▶ **DATA IN THIS EXERCISE**
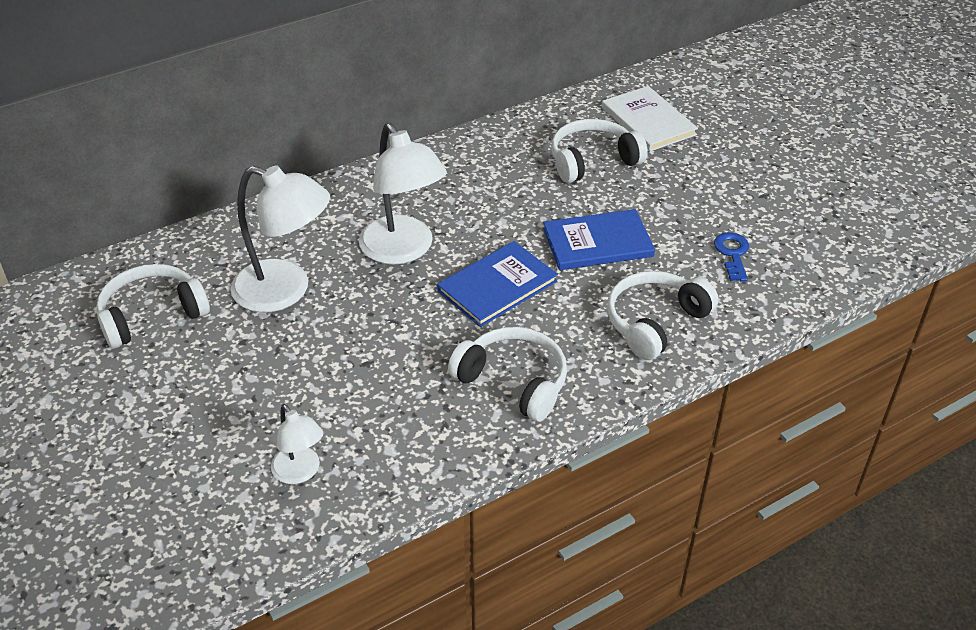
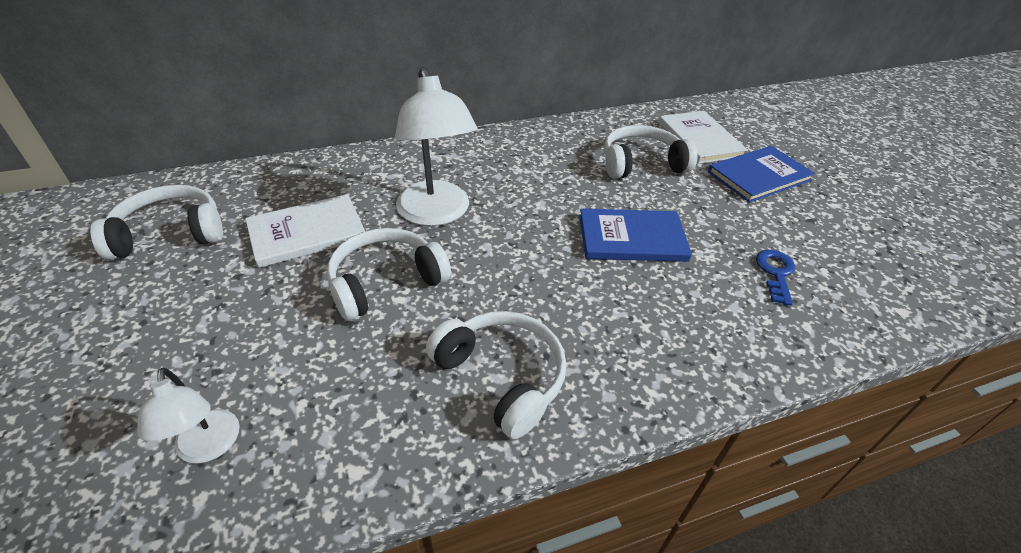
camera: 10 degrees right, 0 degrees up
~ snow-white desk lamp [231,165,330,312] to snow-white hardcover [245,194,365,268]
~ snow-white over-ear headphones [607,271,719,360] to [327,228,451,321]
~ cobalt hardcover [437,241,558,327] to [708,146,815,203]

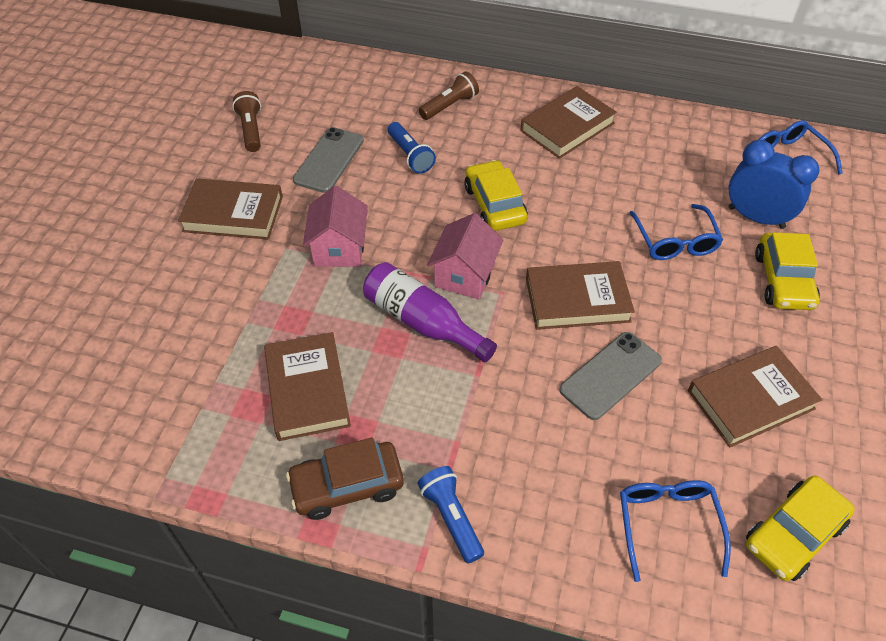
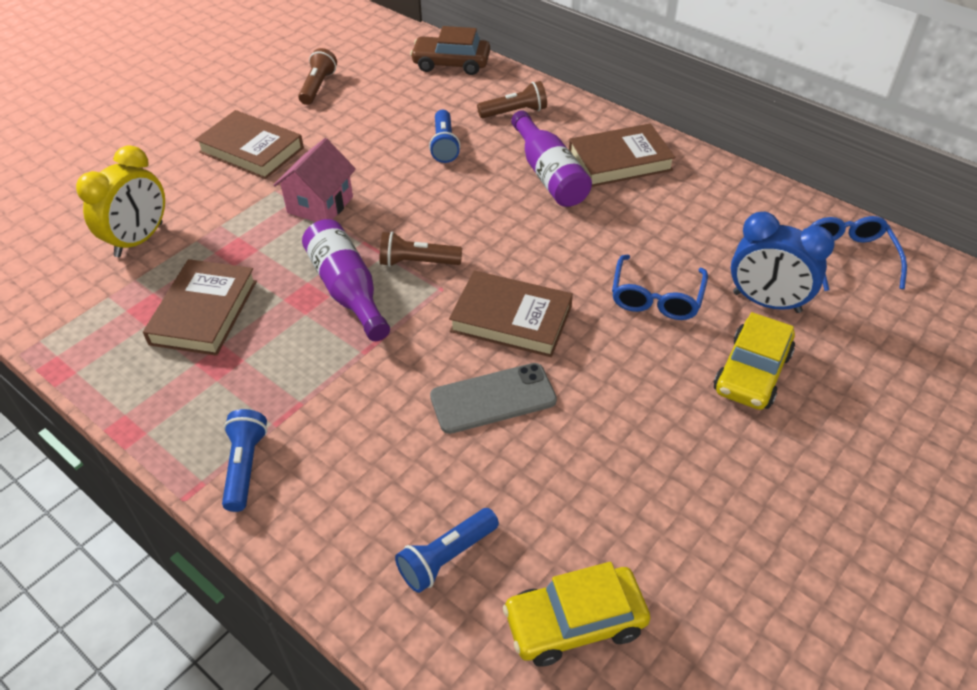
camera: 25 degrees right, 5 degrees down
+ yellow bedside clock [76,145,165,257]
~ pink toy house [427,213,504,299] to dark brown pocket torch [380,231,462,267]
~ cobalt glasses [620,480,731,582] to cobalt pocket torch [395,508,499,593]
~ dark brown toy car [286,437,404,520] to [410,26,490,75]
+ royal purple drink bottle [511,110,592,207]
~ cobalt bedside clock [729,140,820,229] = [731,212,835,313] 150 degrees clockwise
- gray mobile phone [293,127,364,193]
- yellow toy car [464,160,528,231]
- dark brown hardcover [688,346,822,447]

▶ **TASK REQUIREMENTS**
Take every line from the one containing "pocket torch [380,231,462,267]" to the end of the listing and output it exactly, with nothing else.

▶ **WRITTEN SOLUTION**
~ pink toy house [427,213,504,299] to dark brown pocket torch [380,231,462,267]
~ cobalt glasses [620,480,731,582] to cobalt pocket torch [395,508,499,593]
~ dark brown toy car [286,437,404,520] to [410,26,490,75]
+ royal purple drink bottle [511,110,592,207]
~ cobalt bedside clock [729,140,820,229] = [731,212,835,313] 150 degrees clockwise
- gray mobile phone [293,127,364,193]
- yellow toy car [464,160,528,231]
- dark brown hardcover [688,346,822,447]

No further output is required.